The problem: Select, from the data, each line where "plus" occurs.

Excerpted data:
┄┄┄┄┄┄┄┄┄┄

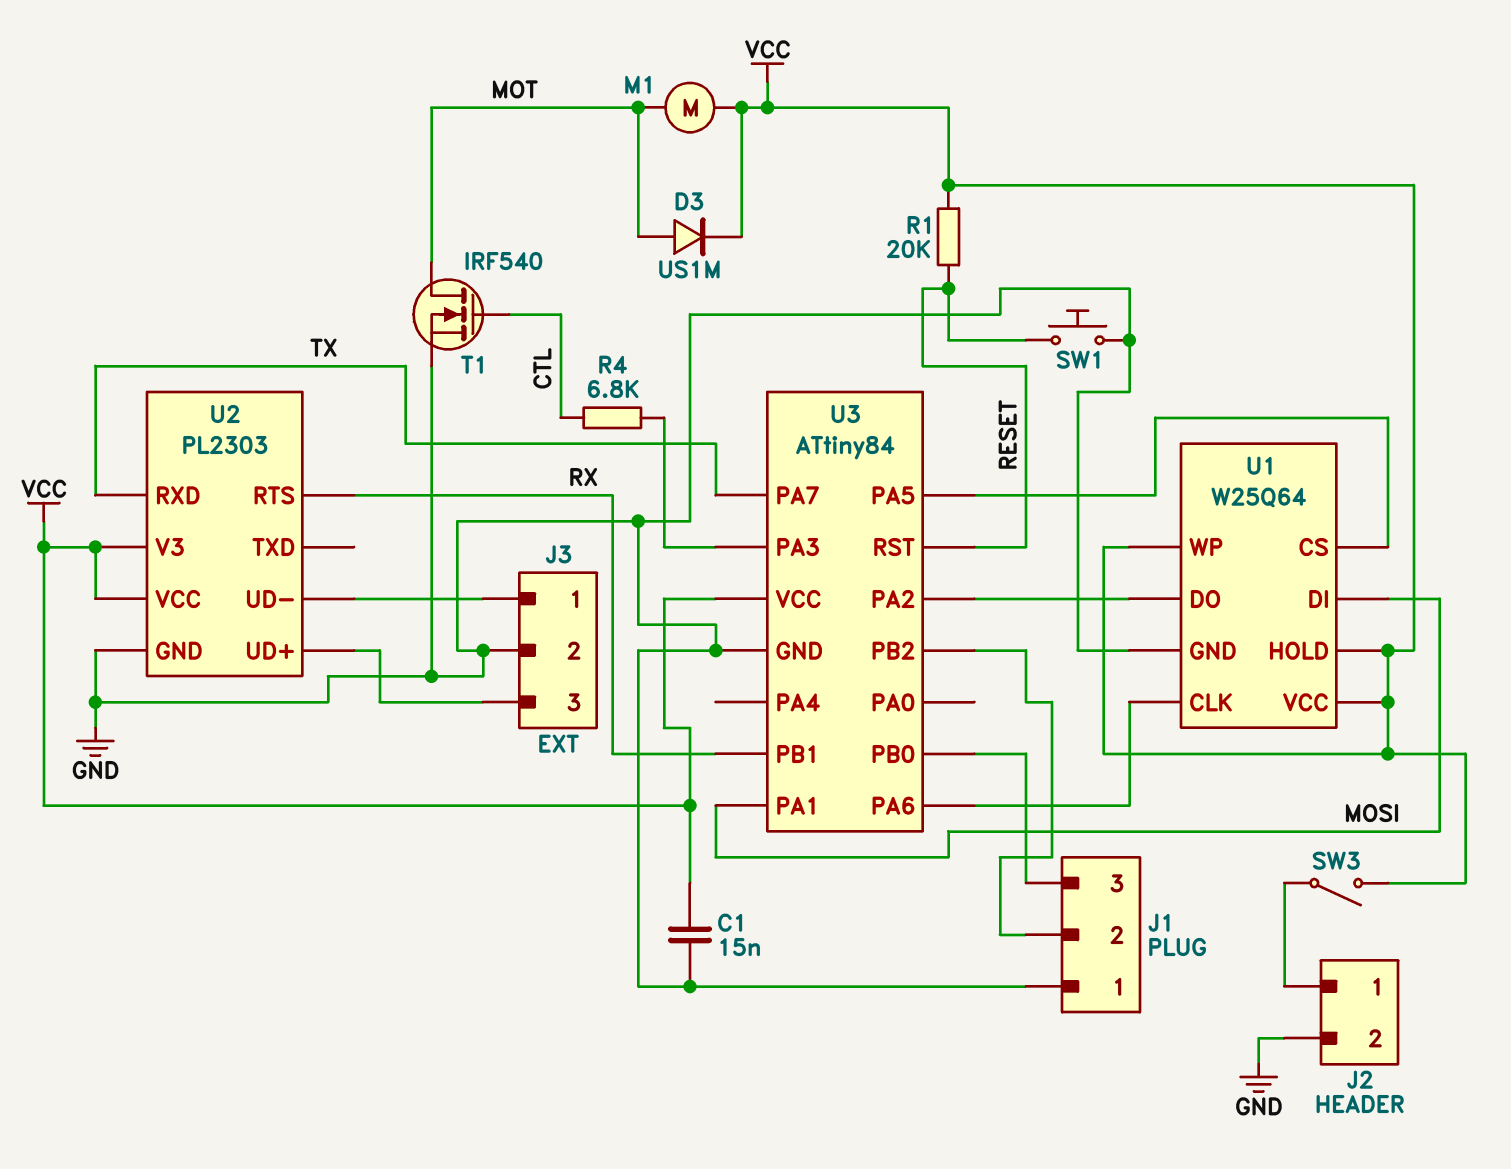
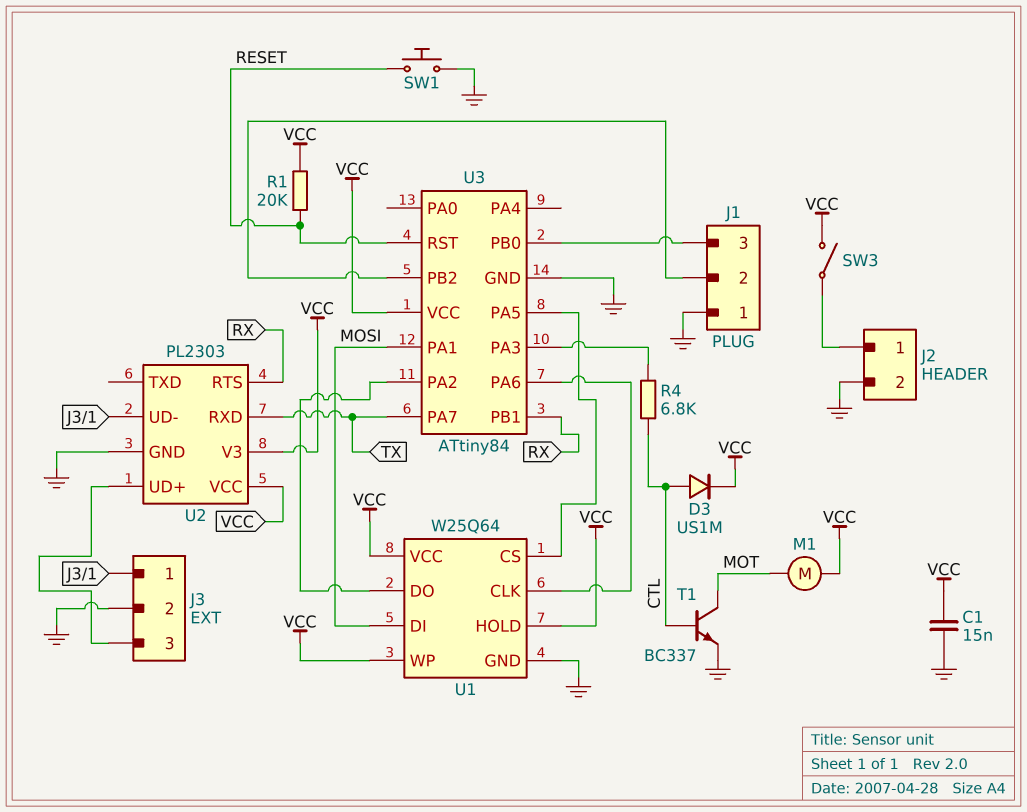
D3: diode US1M (A MOT, K VCC) -> diode US1M (A CTL, K VCC)
T1: NMOS IRF540 (G CTL, D MOT, S GND) -> NPN BC337 (B CTL, C MOT, E GND)

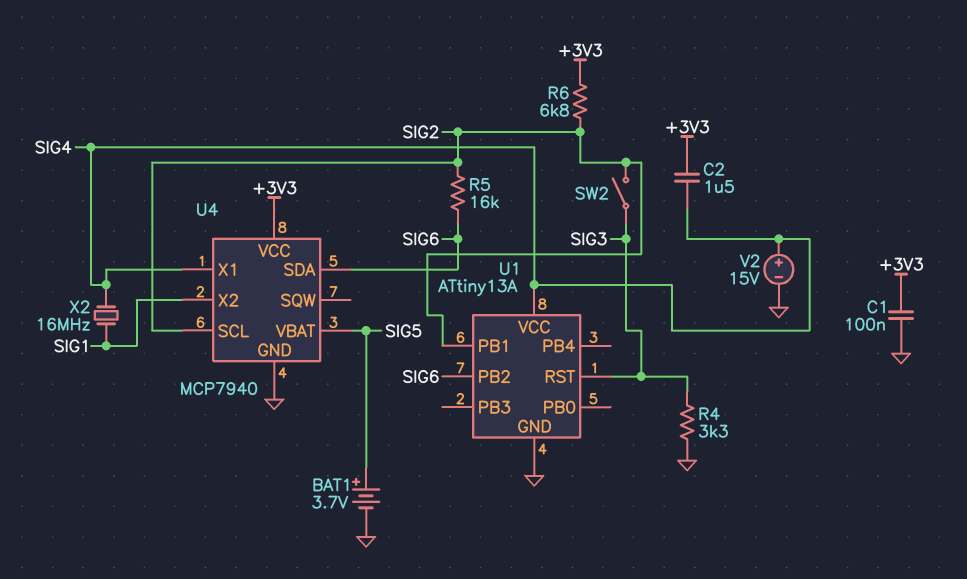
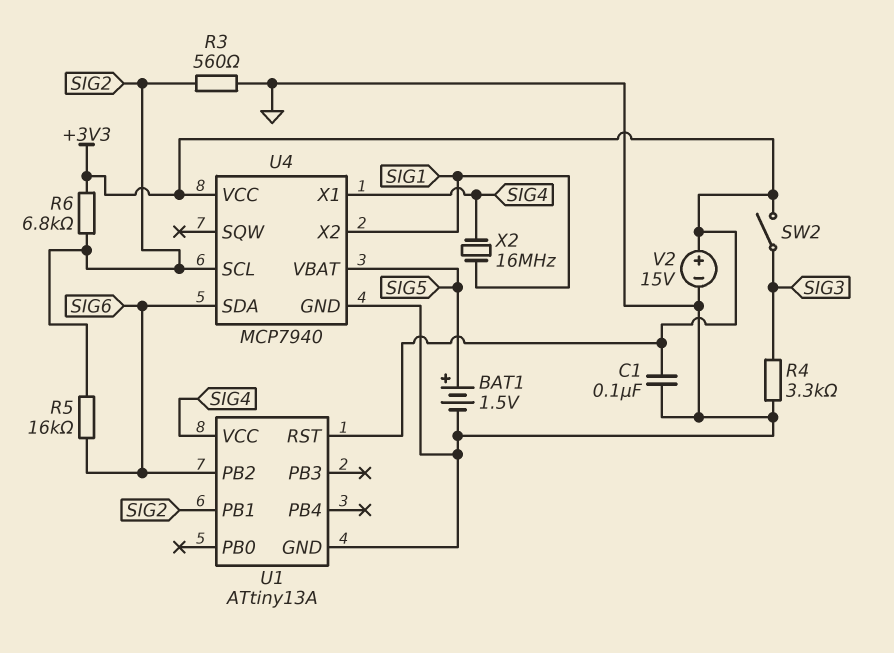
BAT1: 3.7V (plus SIG5, minus GND) -> 1.5V (plus SIG5, minus GND)
C2: 1.5uF (+3V3, SIG4) -> none
R3: none -> 560 (GND, SIG2)
SW2: switch (SIG2, SIG3) -> switch (+3V3, SIG3)
U1 pin RST: SIG3 -> +3V3
V2: 15V (plus SIG4, minus GND) -> 15V (plus +3V3, minus GND)

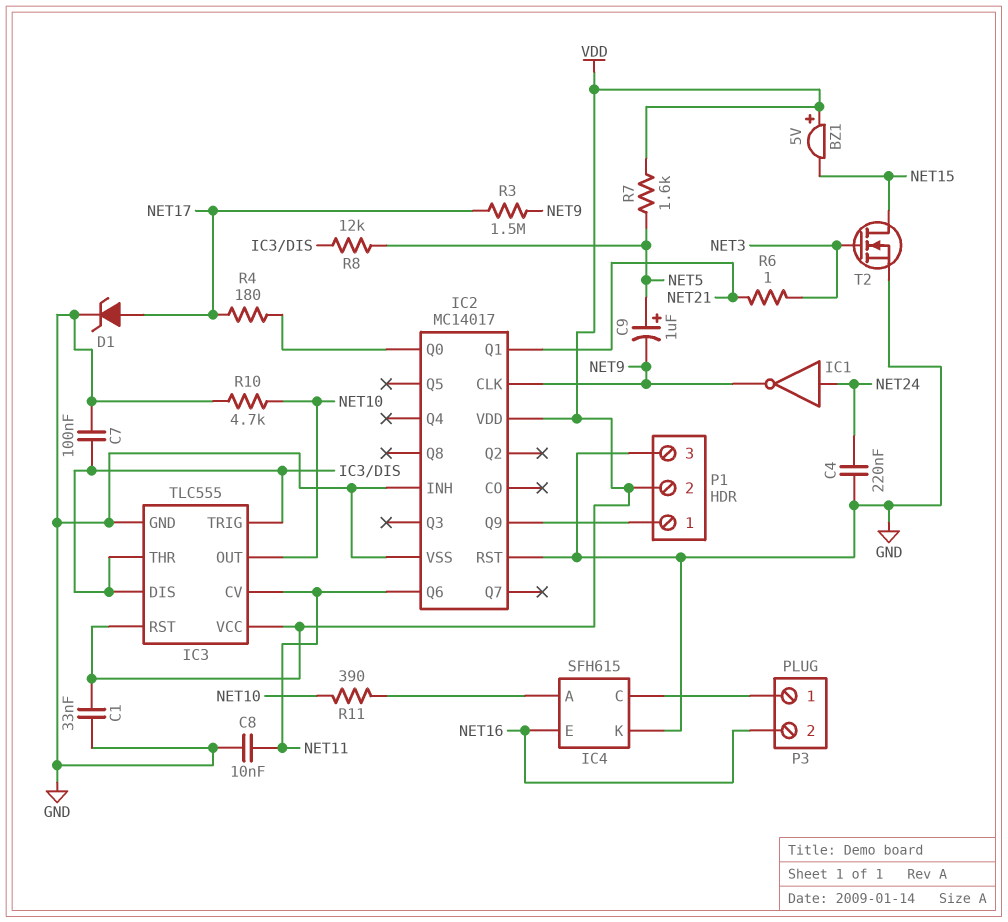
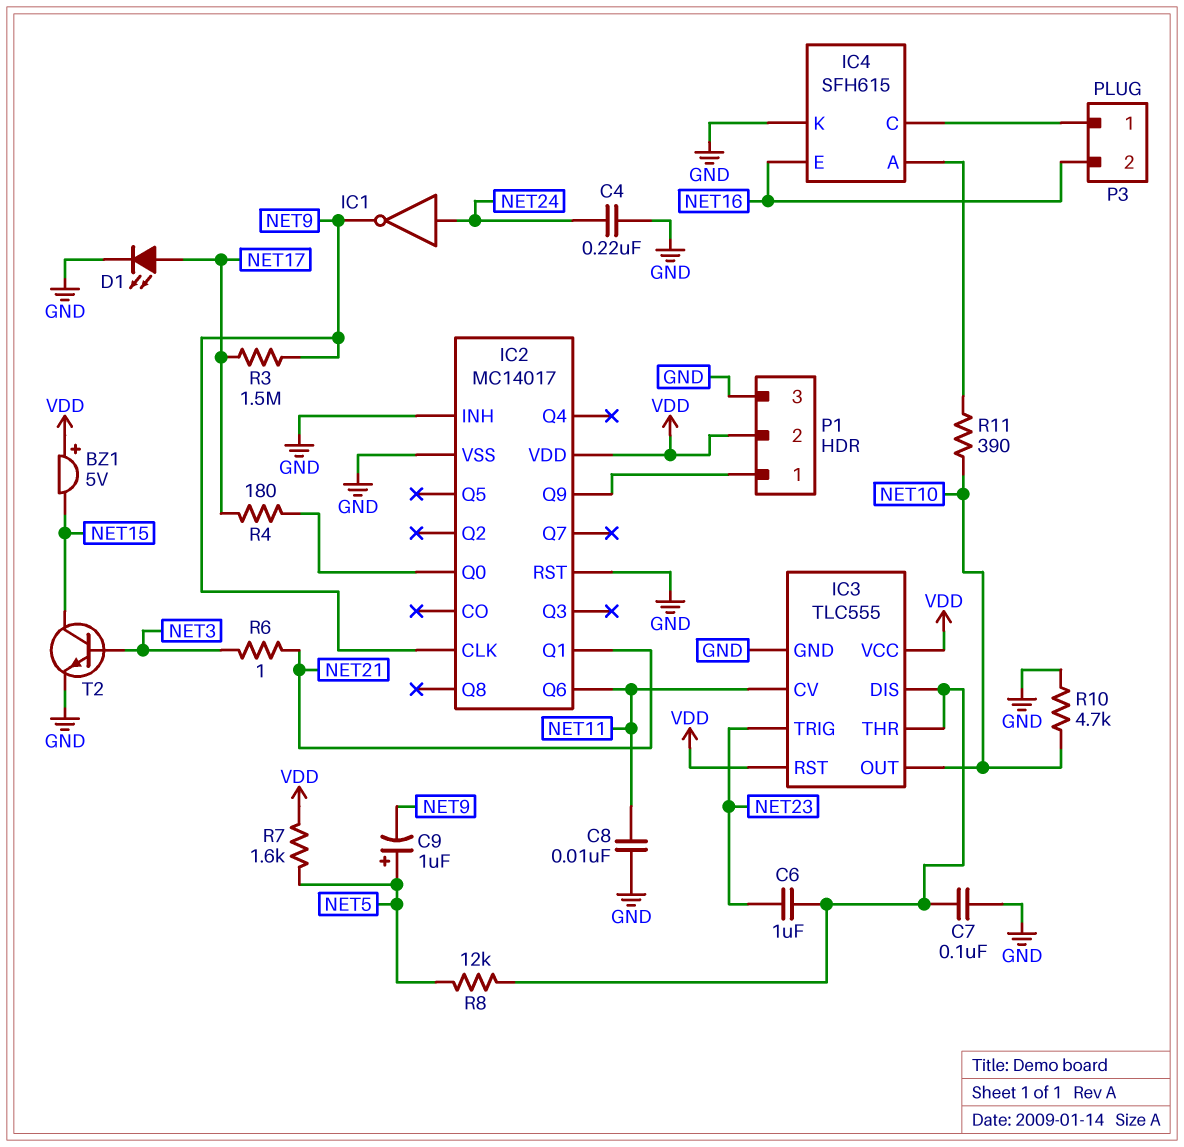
C1: 33nF (GND, VDD) -> none
C6: none -> 1uF (IC3/DIS, NET23)
D1: zener (A NET17, K GND) -> LED (A NET17, K GND)
IC3 pin TRIG: IC3/DIS -> NET23
T2: NMOS (G NET3, D NET15, S GND) -> NPN (B NET3, C NET15, E GND)

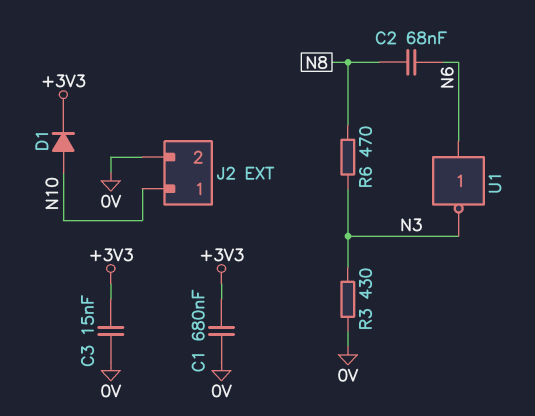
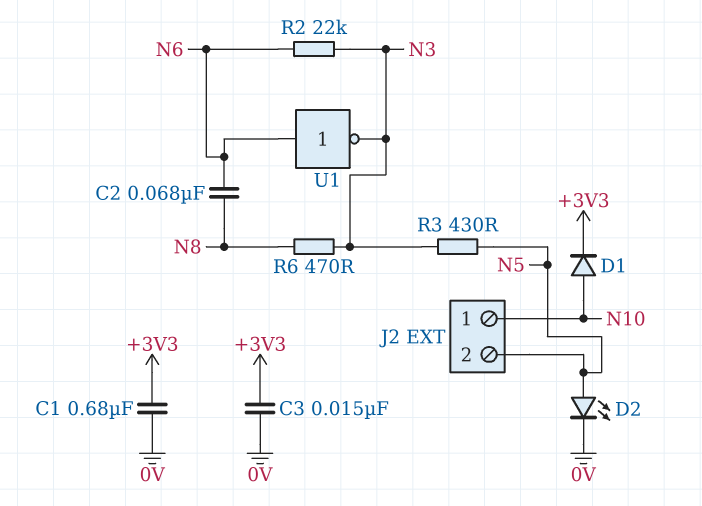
D2: none -> LED (A N5, K 0V)
J2 pin 2: 0V -> N5
R2: none -> 22k (N3, N6)
R3: 430 (0V, N3) -> 430 (N3, N5)

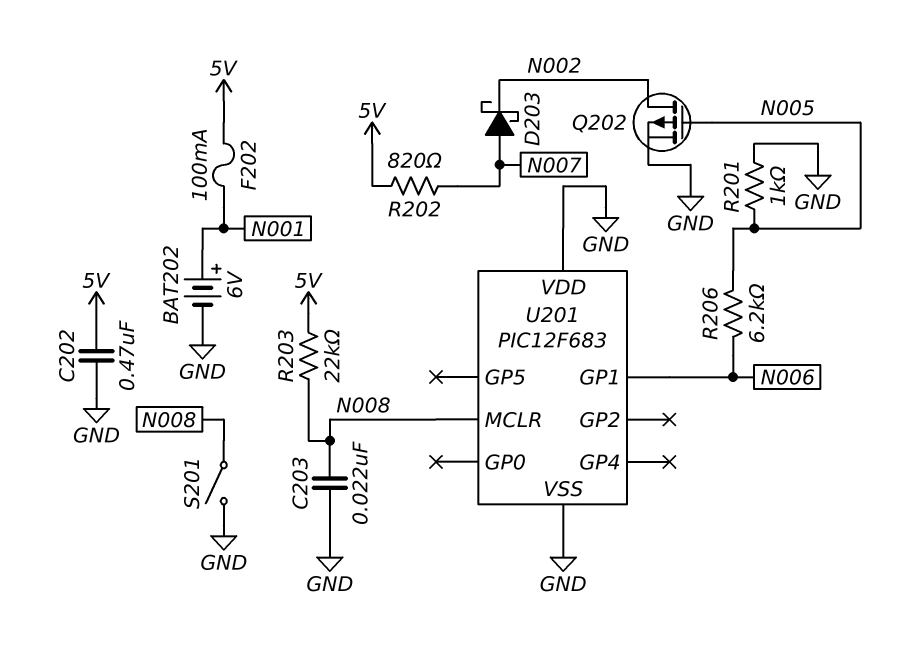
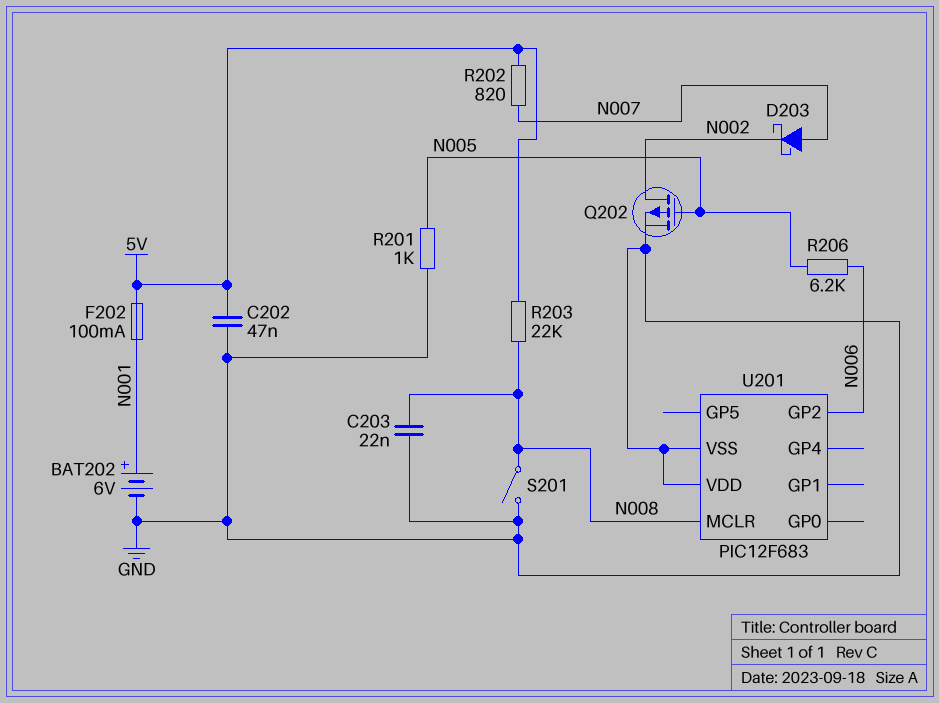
C202: 470nF (5V, GND) -> 47nF (5V, GND)
U201 pin GP1: N006 -> none
U201 pin GP2: none -> N006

┄┄┄┄┄┄┄┄┄┄

Response area:
BAT1: 3.7V (plus SIG5, minus GND) -> 1.5V (plus SIG5, minus GND)
V2: 15V (plus SIG4, minus GND) -> 15V (plus +3V3, minus GND)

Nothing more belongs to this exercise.